## Work to be completed:
Below are some entries. Transcribe the lines from the one holding "yellow eraser: 1 -> 0" to the one holding "brown box: 2 -> 4", inclusive, but not the pictures among them.

## Available data:
■ ■ ■ ■ ■ ■ ■

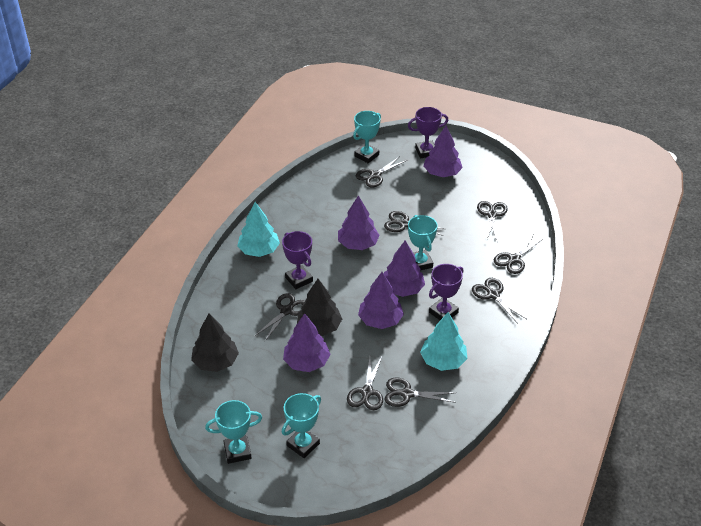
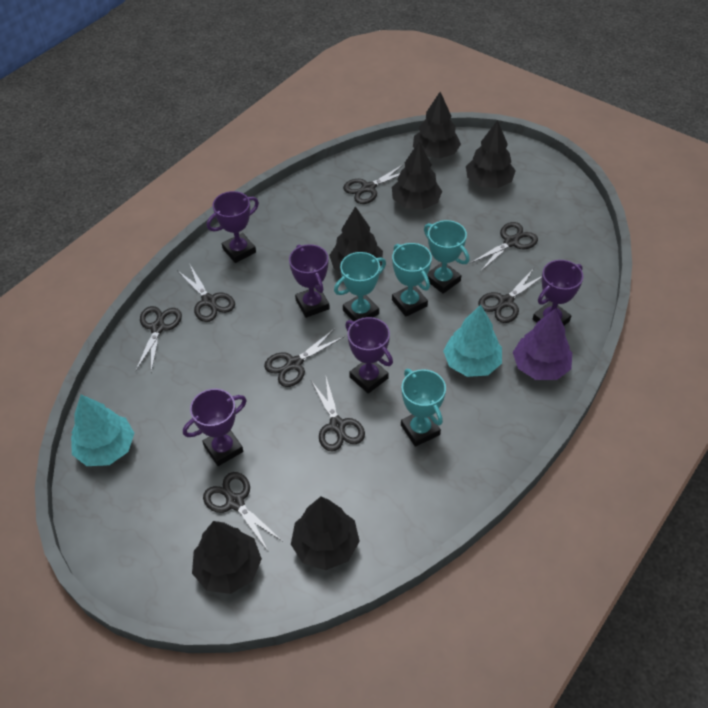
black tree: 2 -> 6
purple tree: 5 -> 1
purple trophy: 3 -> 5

■ ■ ■ ■ ■ ■ ■

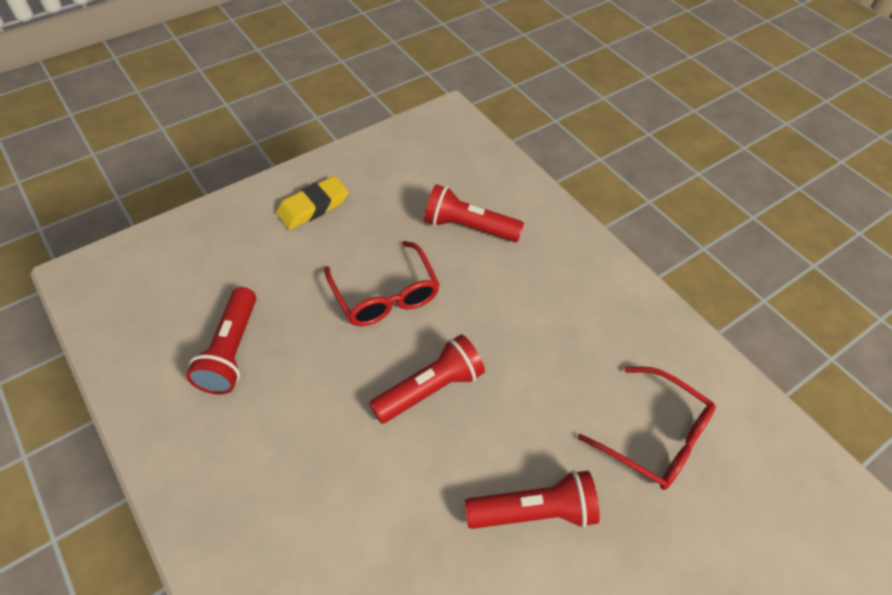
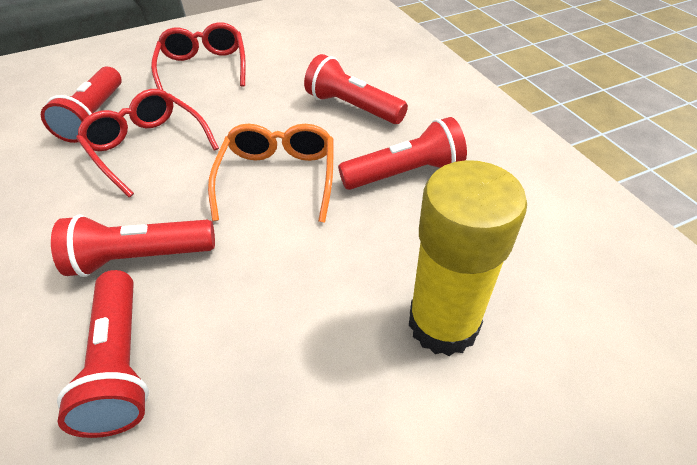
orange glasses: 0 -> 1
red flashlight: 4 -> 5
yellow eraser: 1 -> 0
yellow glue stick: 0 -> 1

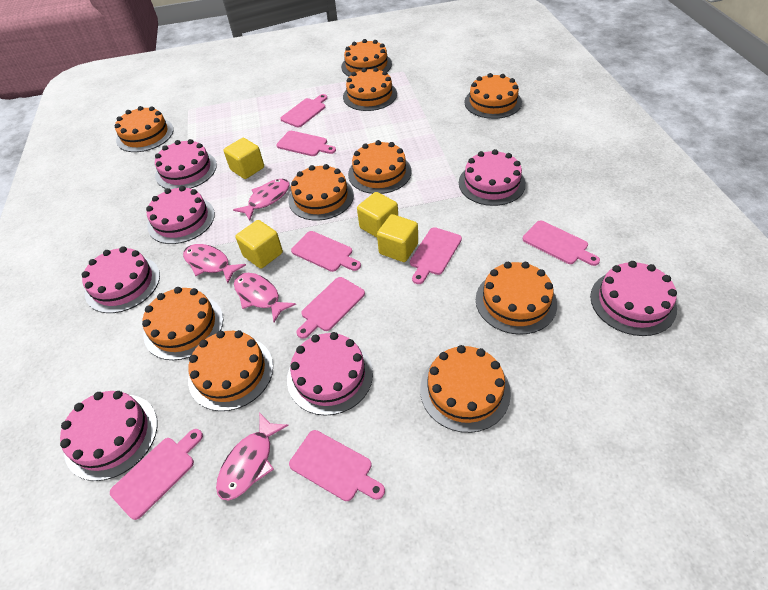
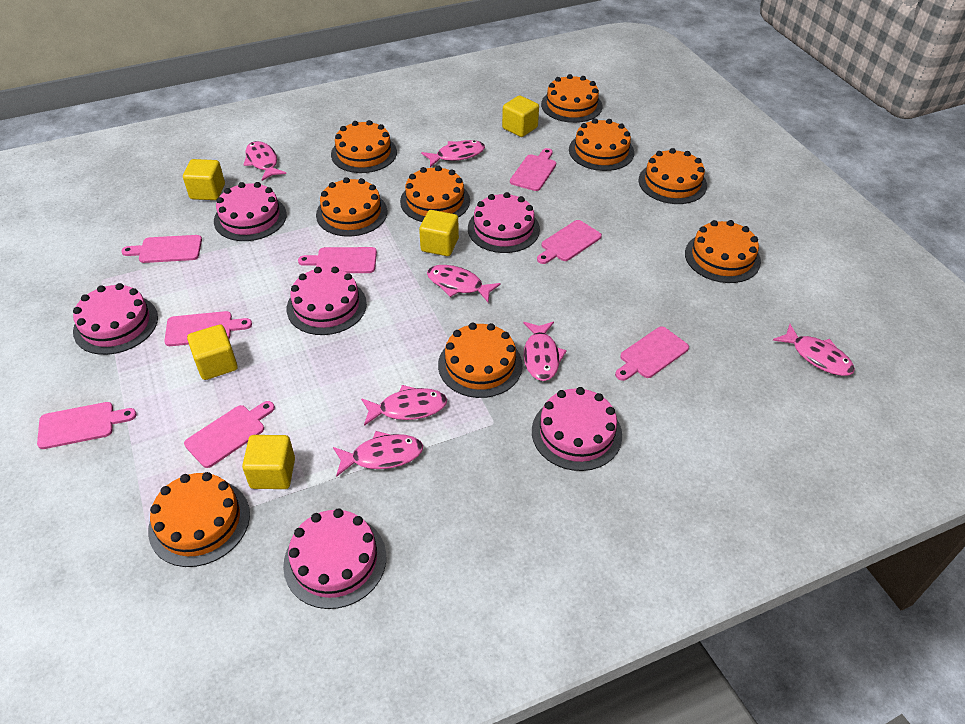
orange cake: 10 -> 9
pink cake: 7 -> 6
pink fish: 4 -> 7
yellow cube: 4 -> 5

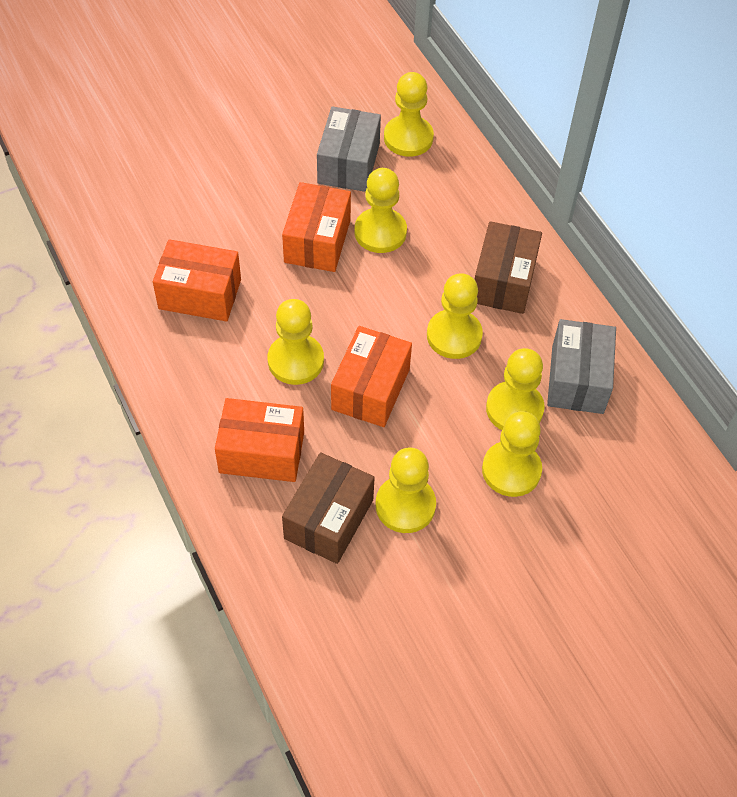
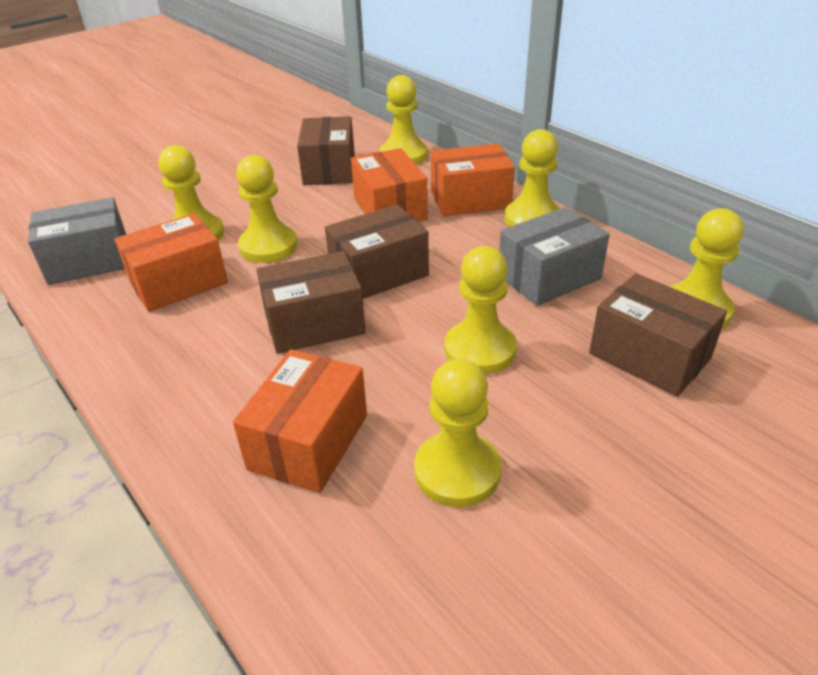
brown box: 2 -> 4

■ ■ ■ ■ ■ ■ ■

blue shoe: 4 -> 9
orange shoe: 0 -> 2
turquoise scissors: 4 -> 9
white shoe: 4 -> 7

■ ■ ■ ■ ■ ■ ■

## Result of this exercise:
yellow eraser: 1 -> 0
yellow glue stick: 0 -> 1

orange cake: 10 -> 9
pink cake: 7 -> 6
pink fish: 4 -> 7
yellow cube: 4 -> 5

brown box: 2 -> 4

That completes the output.